> **Work to complete**
Everything in the entries except the pictures should be copied exactly.

> **Stored data**
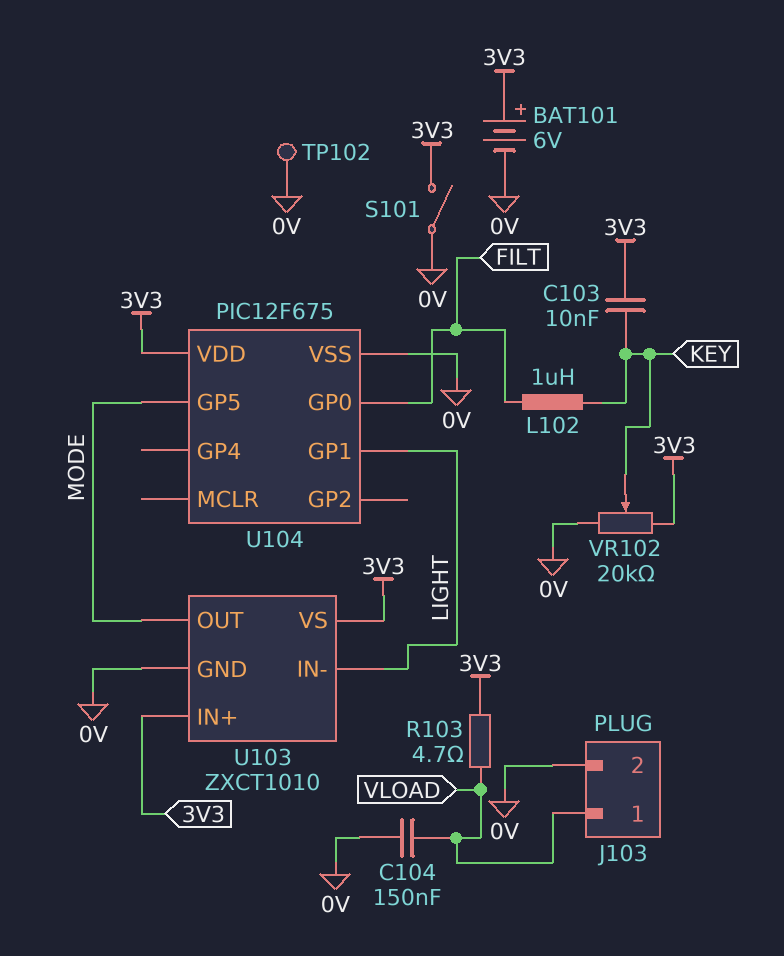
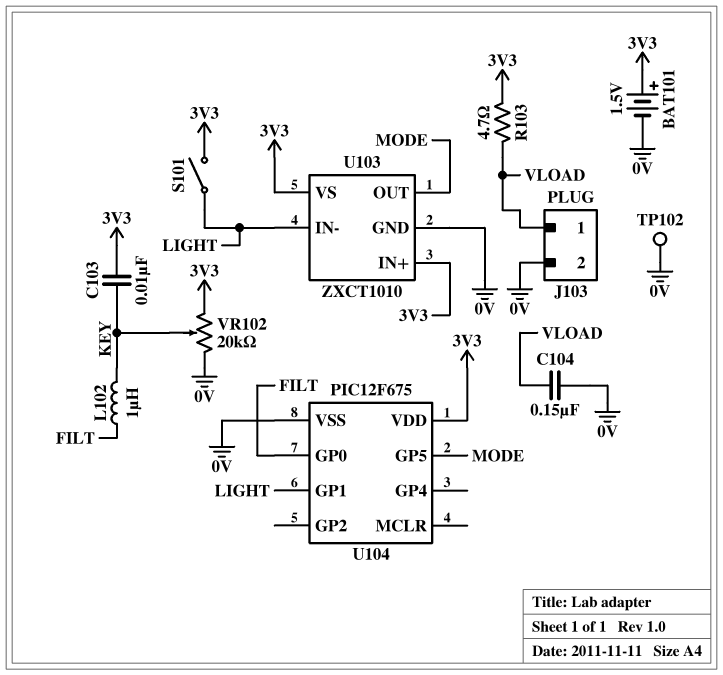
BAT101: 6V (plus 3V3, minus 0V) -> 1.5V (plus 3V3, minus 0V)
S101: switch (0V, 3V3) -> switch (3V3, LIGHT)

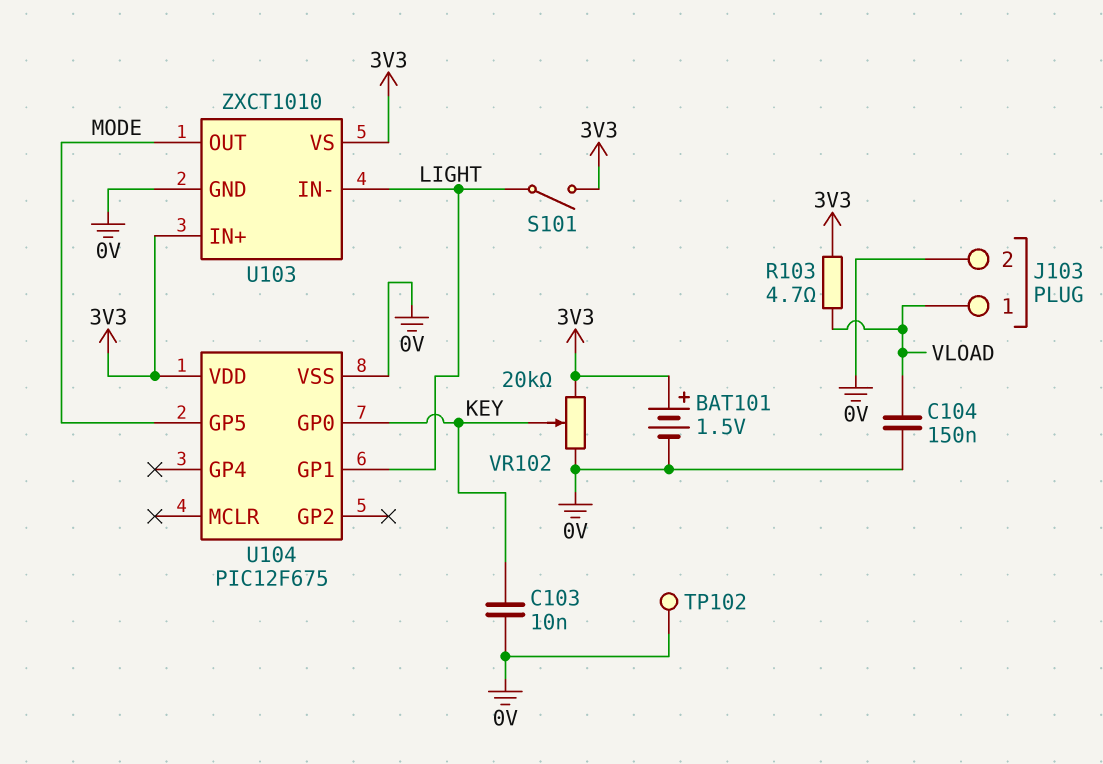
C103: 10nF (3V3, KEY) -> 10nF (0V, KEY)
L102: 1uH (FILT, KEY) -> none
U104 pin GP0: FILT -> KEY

> **Answer to the problem**
BAT101: 6V (plus 3V3, minus 0V) -> 1.5V (plus 3V3, minus 0V)
S101: switch (0V, 3V3) -> switch (3V3, LIGHT)

C103: 10nF (3V3, KEY) -> 10nF (0V, KEY)
L102: 1uH (FILT, KEY) -> none
U104 pin GP0: FILT -> KEY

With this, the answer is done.